ABOUT THIS EXERCISE: Keep only the lines of the material below that contain the word "none". Copy those lines.

DATASET EXCERPT:
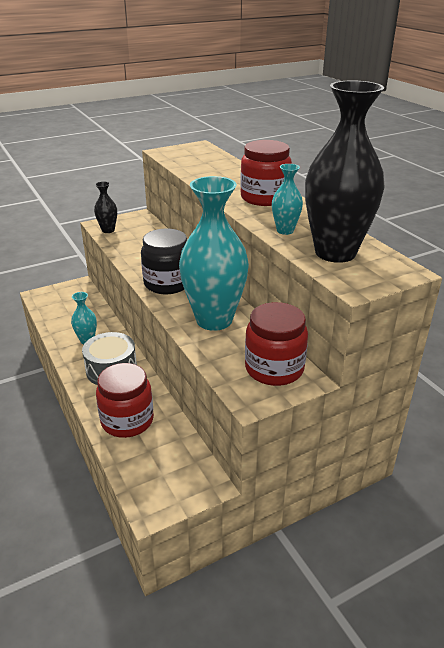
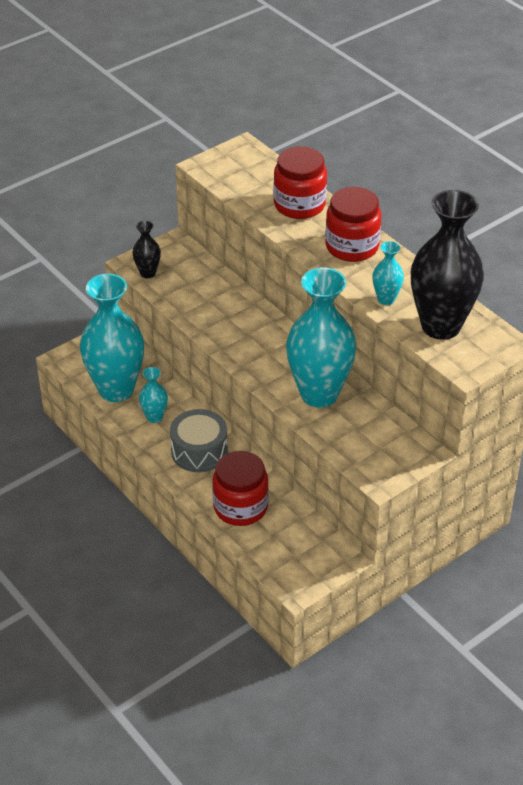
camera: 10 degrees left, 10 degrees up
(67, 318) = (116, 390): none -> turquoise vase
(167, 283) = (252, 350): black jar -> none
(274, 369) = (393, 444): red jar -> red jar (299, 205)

WRITTEN ANSWER:
(67, 318) = (116, 390): none -> turquoise vase
(167, 283) = (252, 350): black jar -> none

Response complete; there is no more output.